▶ **Assigned task**
Every line from the one containing "J1 pin 1: GND -> N1" to the end of the data below should be copied exactly, but pictures should not.

Start of Block

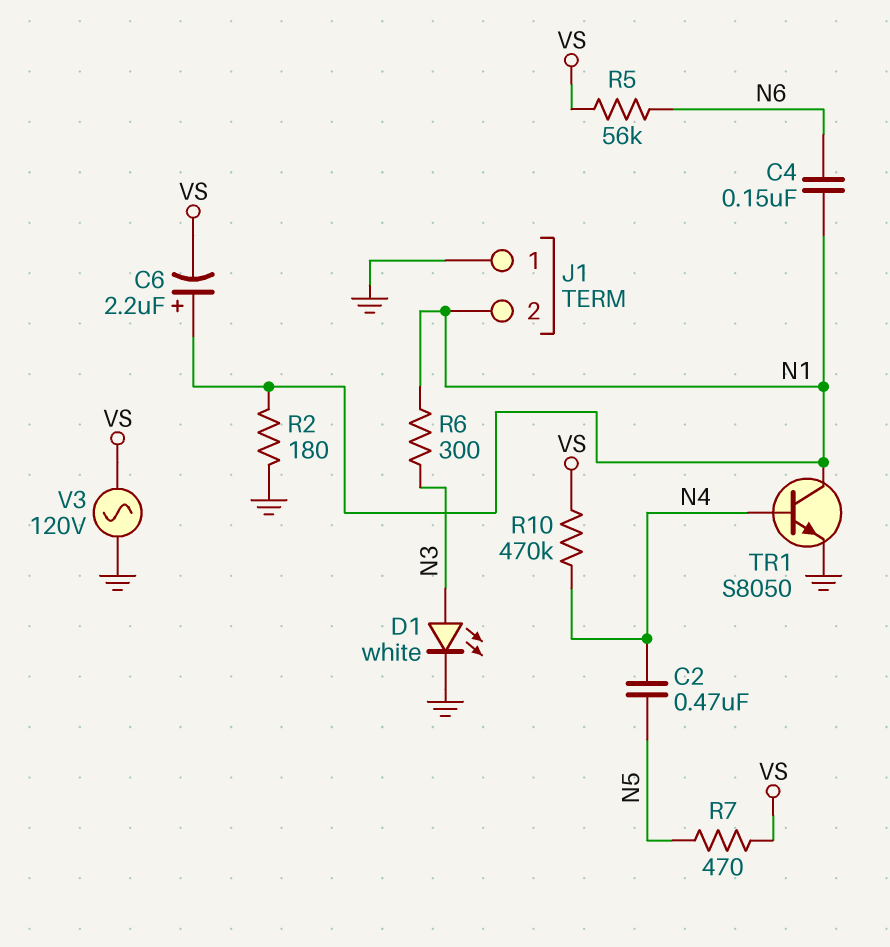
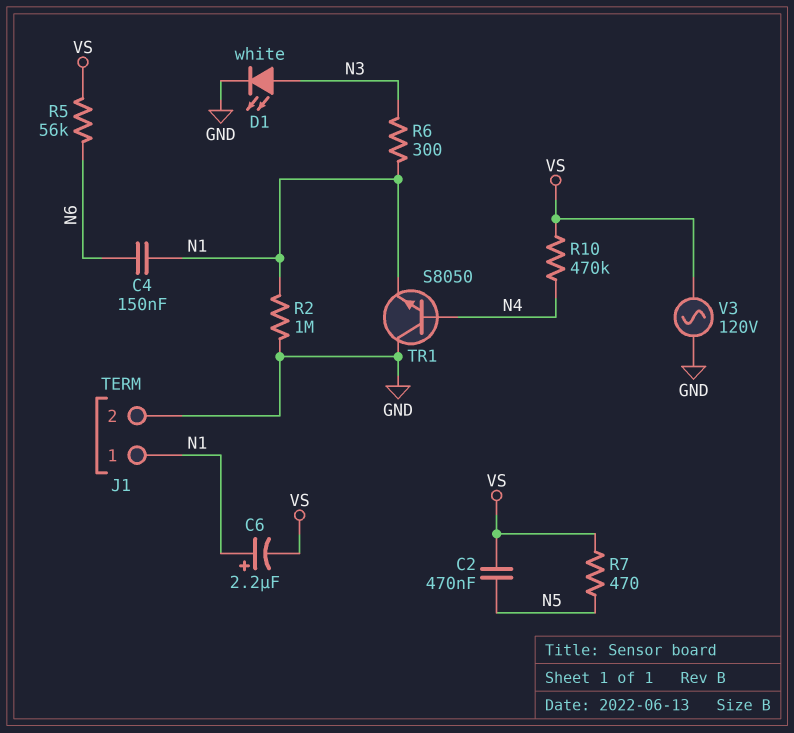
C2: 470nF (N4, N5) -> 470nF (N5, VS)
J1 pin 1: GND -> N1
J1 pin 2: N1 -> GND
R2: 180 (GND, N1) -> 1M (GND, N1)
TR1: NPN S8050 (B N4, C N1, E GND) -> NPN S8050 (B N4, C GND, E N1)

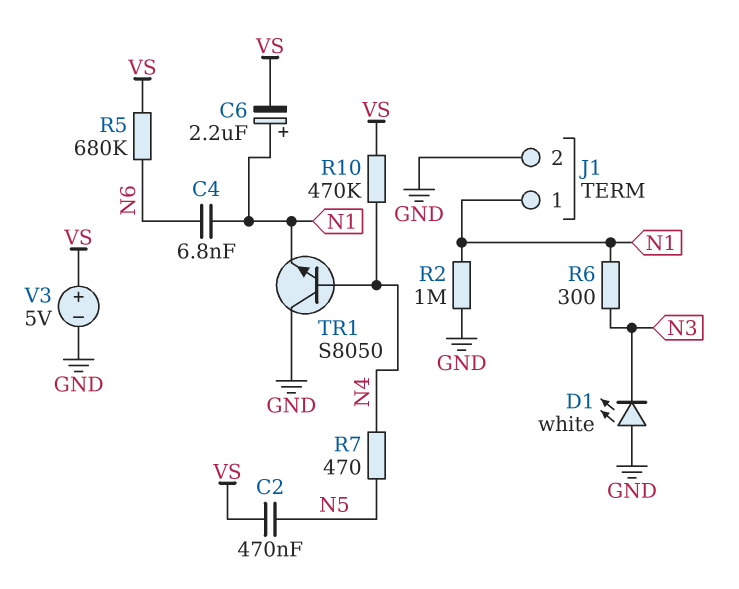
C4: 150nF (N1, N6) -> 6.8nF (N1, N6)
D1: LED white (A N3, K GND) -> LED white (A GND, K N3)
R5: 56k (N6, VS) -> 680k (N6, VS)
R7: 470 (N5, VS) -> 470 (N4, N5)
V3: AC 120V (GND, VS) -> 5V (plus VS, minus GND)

End of Block

▶ **Output for this task**
J1 pin 1: GND -> N1
J1 pin 2: N1 -> GND
R2: 180 (GND, N1) -> 1M (GND, N1)
TR1: NPN S8050 (B N4, C N1, E GND) -> NPN S8050 (B N4, C GND, E N1)

C4: 150nF (N1, N6) -> 6.8nF (N1, N6)
D1: LED white (A N3, K GND) -> LED white (A GND, K N3)
R5: 56k (N6, VS) -> 680k (N6, VS)
R7: 470 (N5, VS) -> 470 (N4, N5)
V3: AC 120V (GND, VS) -> 5V (plus VS, minus GND)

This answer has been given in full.